■ Work item ■
Make an exact copy of all the data, pictures excluded.

* * * * *

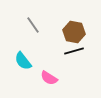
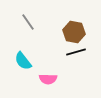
gray line: moved 5 px left, 3 px up
black line: moved 2 px right, 1 px down
pink semicircle: moved 1 px left, 1 px down; rotated 30 degrees counterclockwise
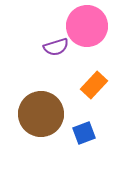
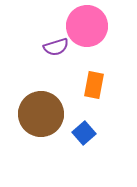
orange rectangle: rotated 32 degrees counterclockwise
blue square: rotated 20 degrees counterclockwise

* * * * *

■ Response below ■
gray line: moved 5 px left, 3 px up
black line: moved 2 px right, 1 px down
pink semicircle: moved 1 px left, 1 px down; rotated 30 degrees counterclockwise
orange rectangle: rotated 32 degrees counterclockwise
blue square: rotated 20 degrees counterclockwise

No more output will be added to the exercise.